■ MATERIAL SUPPLIED ■
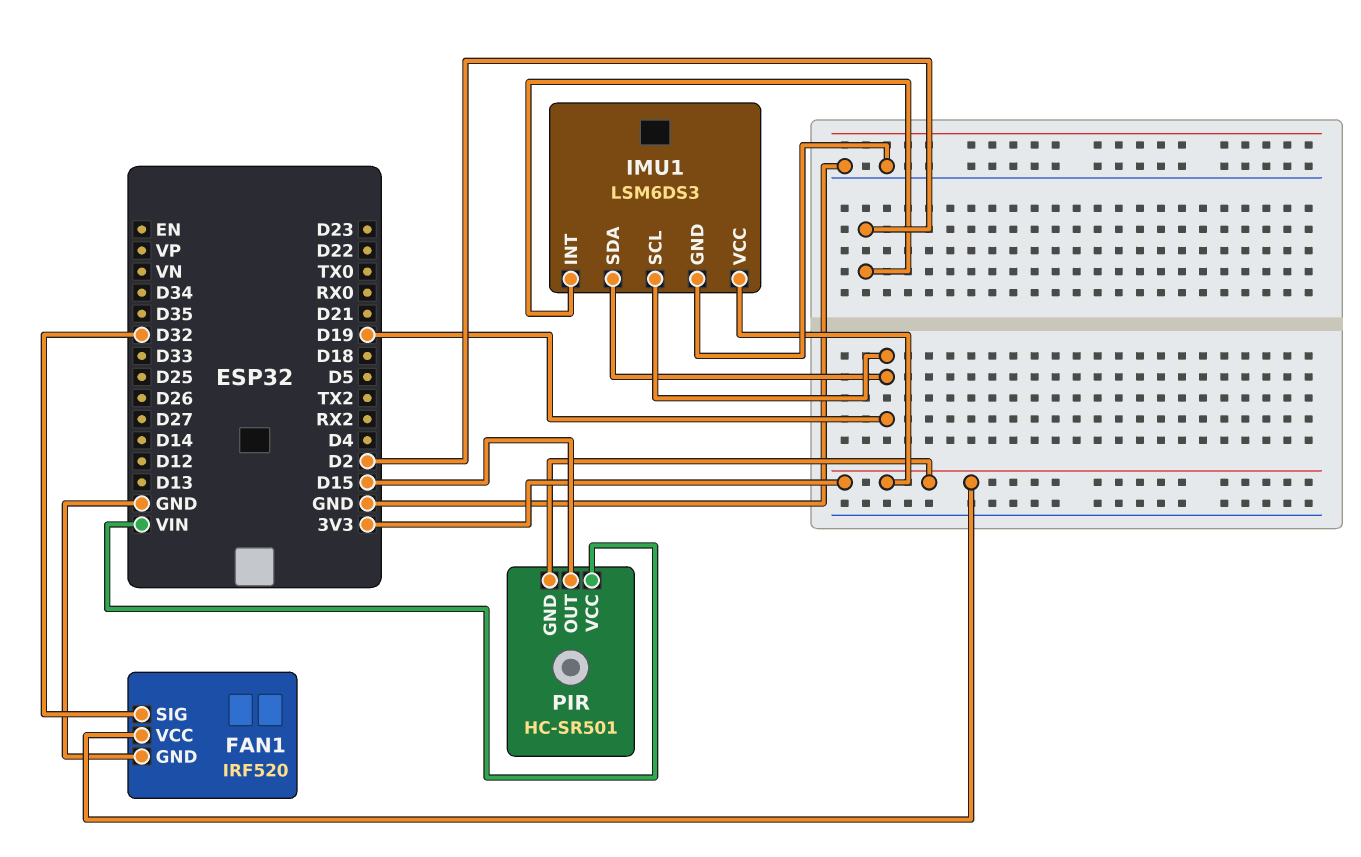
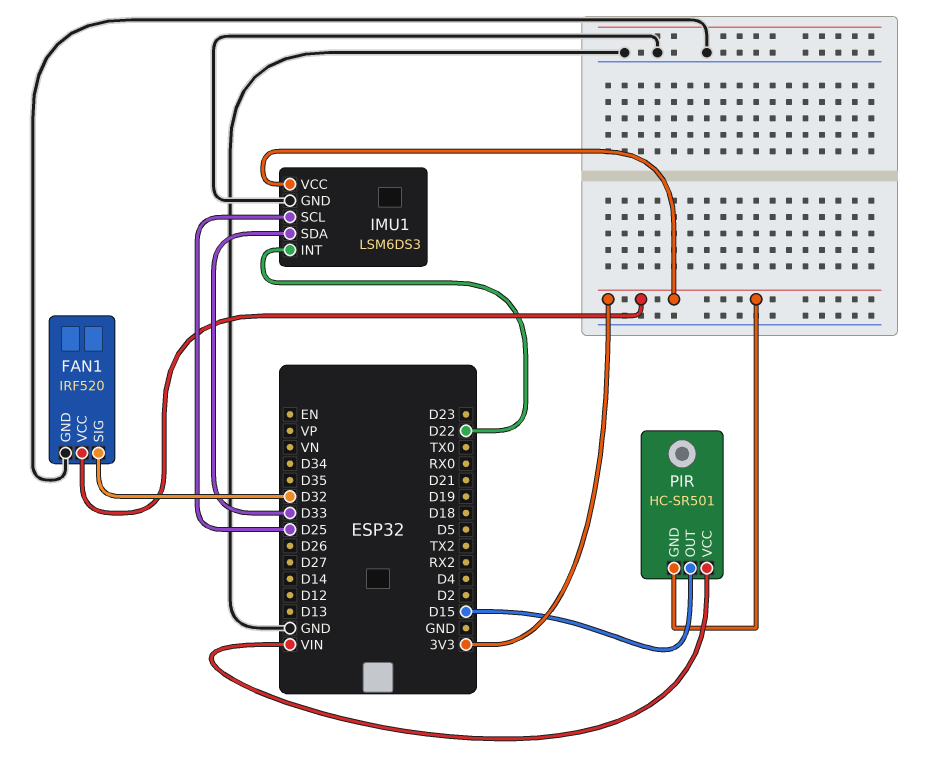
IMU1 pin INT: D2 -> D22
IMU1 pin SCL: D19 -> D25
IMU1 pin SDA: D19 -> D33

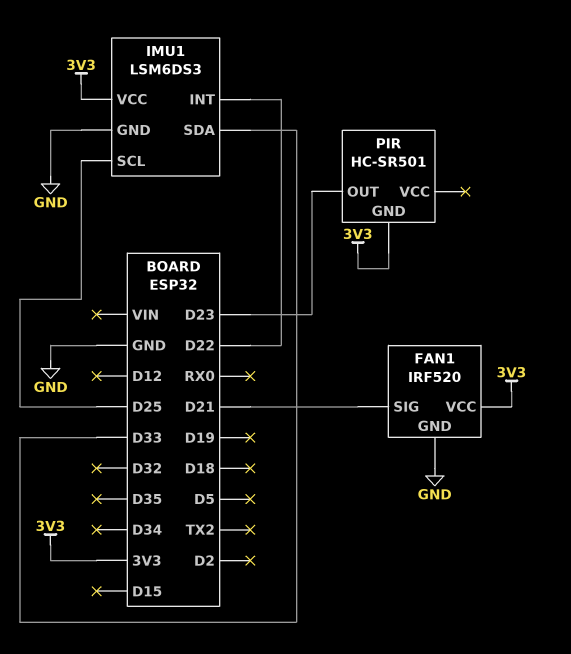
FAN1 pin SIG: D32 -> D21
PIR pin OUT: D15 -> D23
PIR pin VCC: VIN -> none

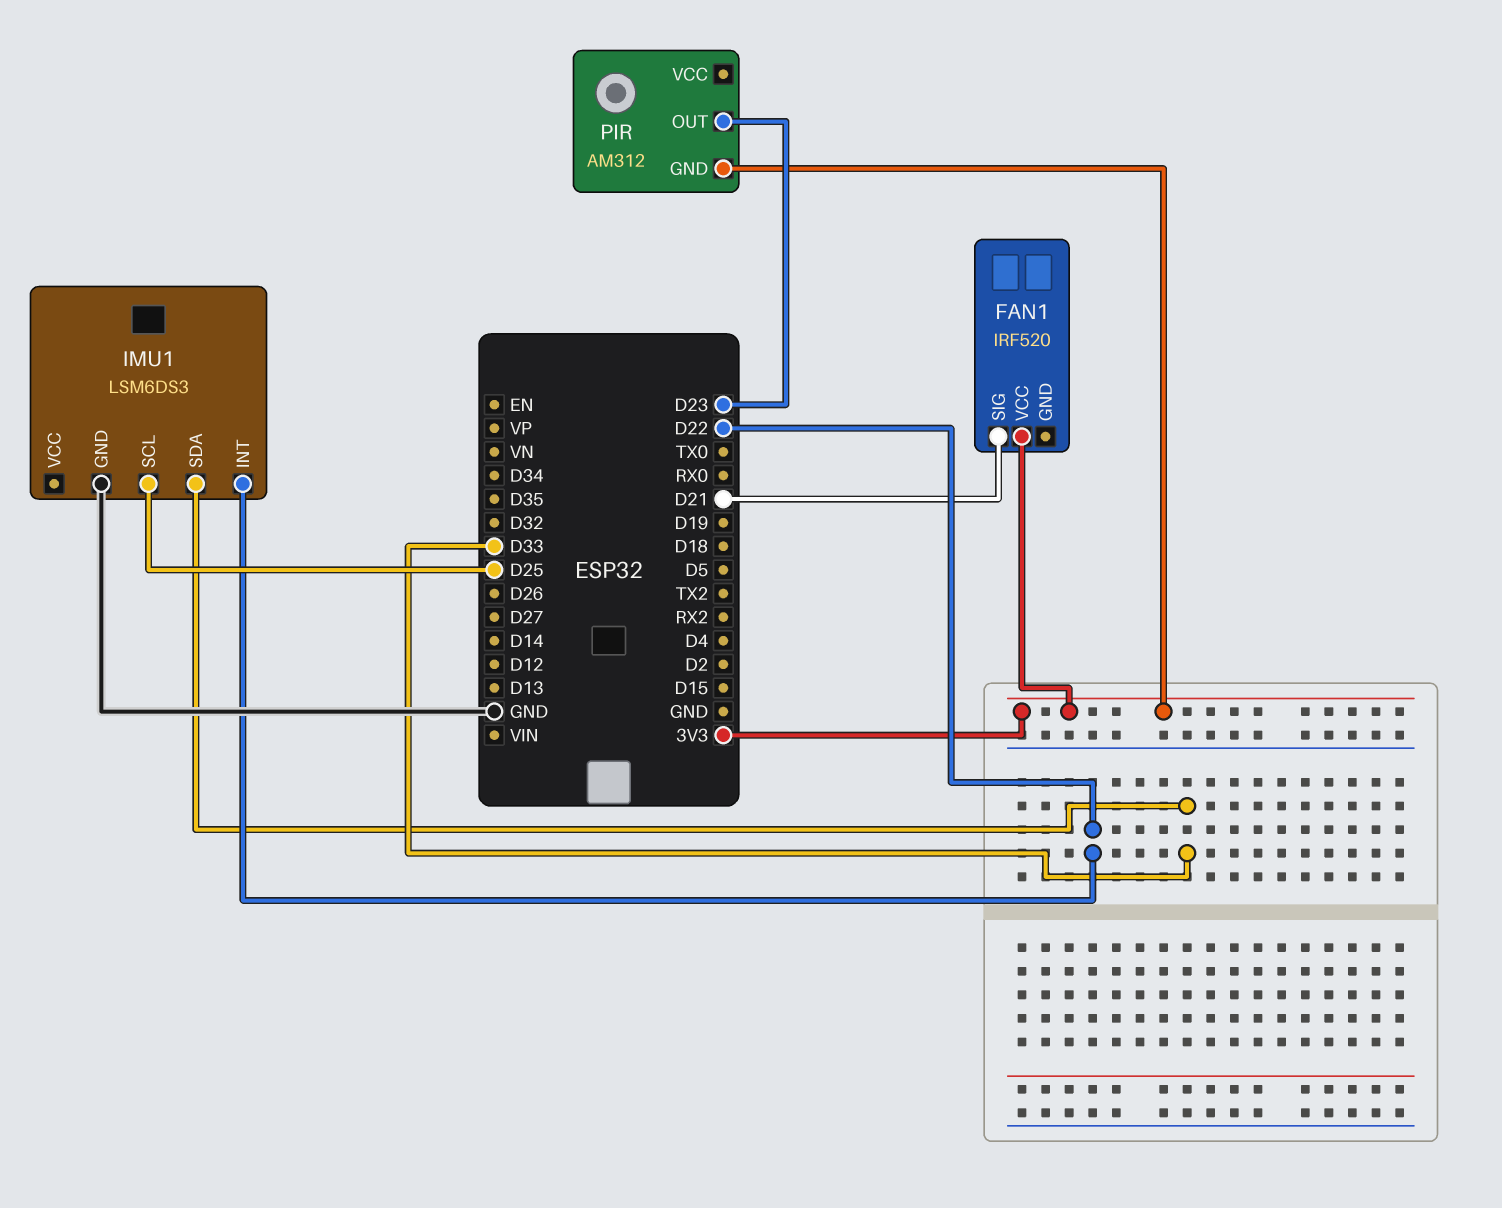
FAN1 pin GND: GND -> none
IMU1 pin VCC: 3V3 -> none
PIR: HC-SR501 -> AM312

■ TASK GOAL ■
Write out the lines beginning at the line with "PIR pin OUT: D15 -> D23" and ending at the last line of the entries. Include no pictures.

■ SOLUTION TO THIS EXERCISE ■
PIR pin OUT: D15 -> D23
PIR pin VCC: VIN -> none

FAN1 pin GND: GND -> none
IMU1 pin VCC: 3V3 -> none
PIR: HC-SR501 -> AM312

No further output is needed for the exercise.